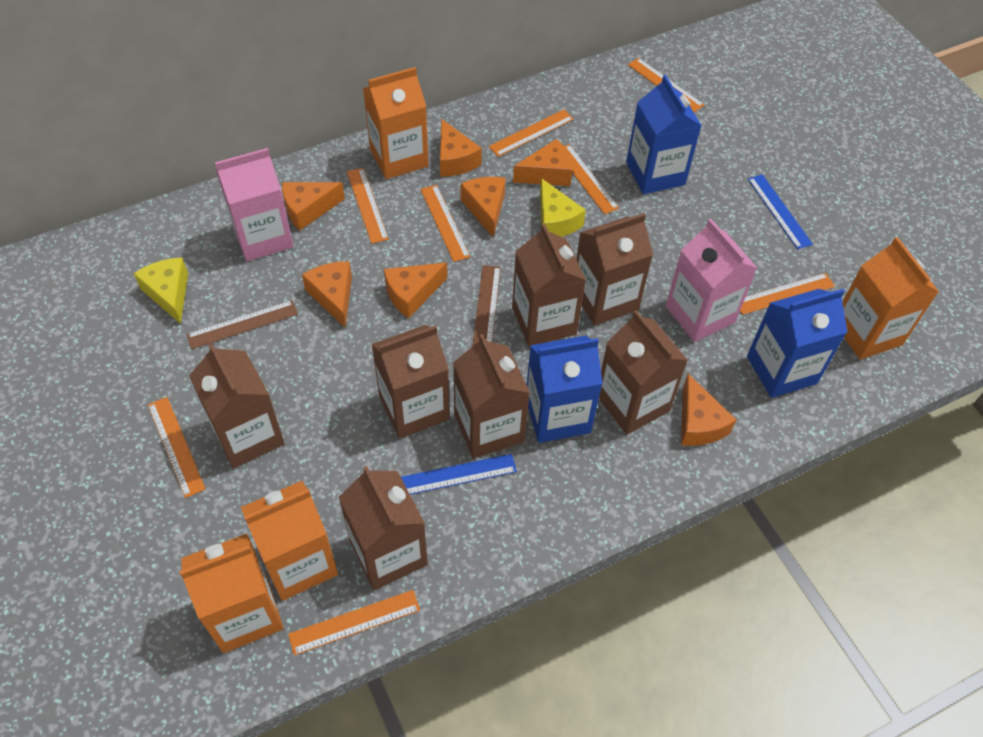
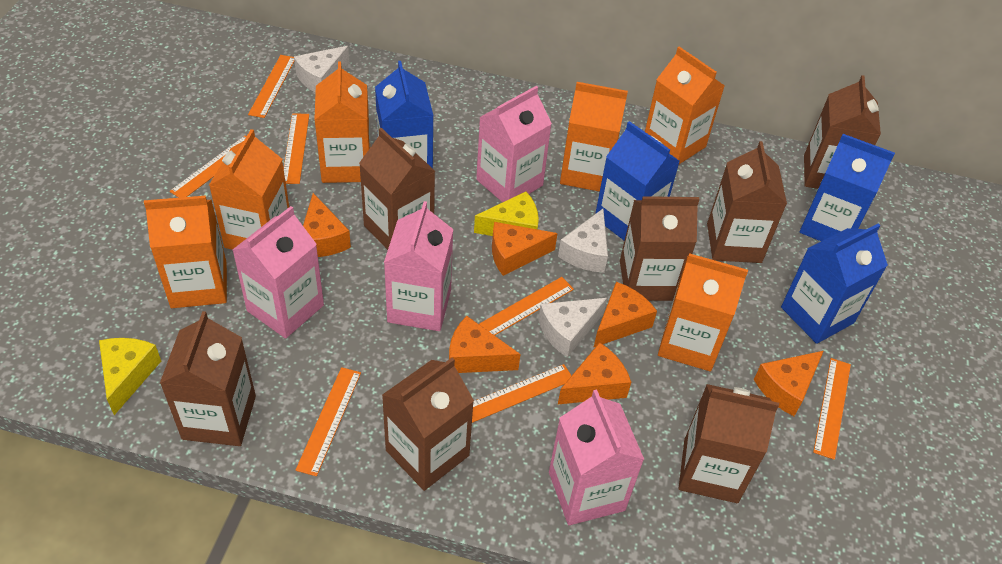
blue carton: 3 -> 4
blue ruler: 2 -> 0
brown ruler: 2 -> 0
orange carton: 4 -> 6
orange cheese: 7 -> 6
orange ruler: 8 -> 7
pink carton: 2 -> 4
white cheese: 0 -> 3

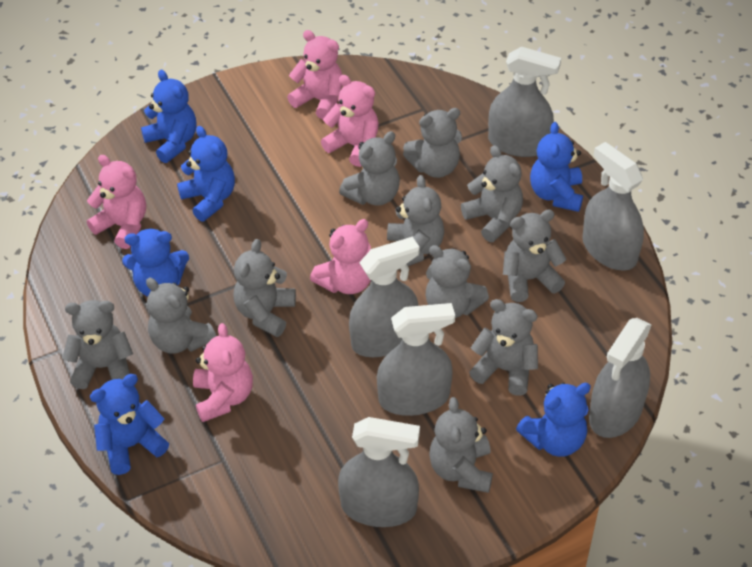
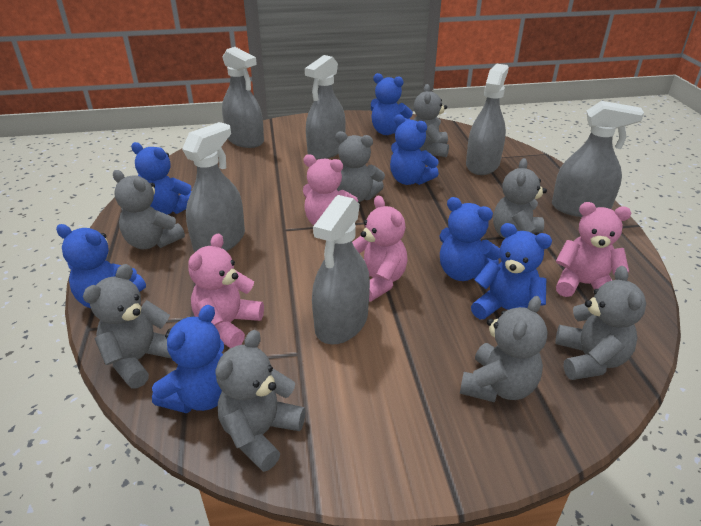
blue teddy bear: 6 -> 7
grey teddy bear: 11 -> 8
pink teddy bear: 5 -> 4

* * * * * * * * *

Leave the pictures out. Repeat every entry above exactly.

blue carton: 3 -> 4
blue ruler: 2 -> 0
brown ruler: 2 -> 0
orange carton: 4 -> 6
orange cheese: 7 -> 6
orange ruler: 8 -> 7
pink carton: 2 -> 4
white cheese: 0 -> 3

blue teddy bear: 6 -> 7
grey teddy bear: 11 -> 8
pink teddy bear: 5 -> 4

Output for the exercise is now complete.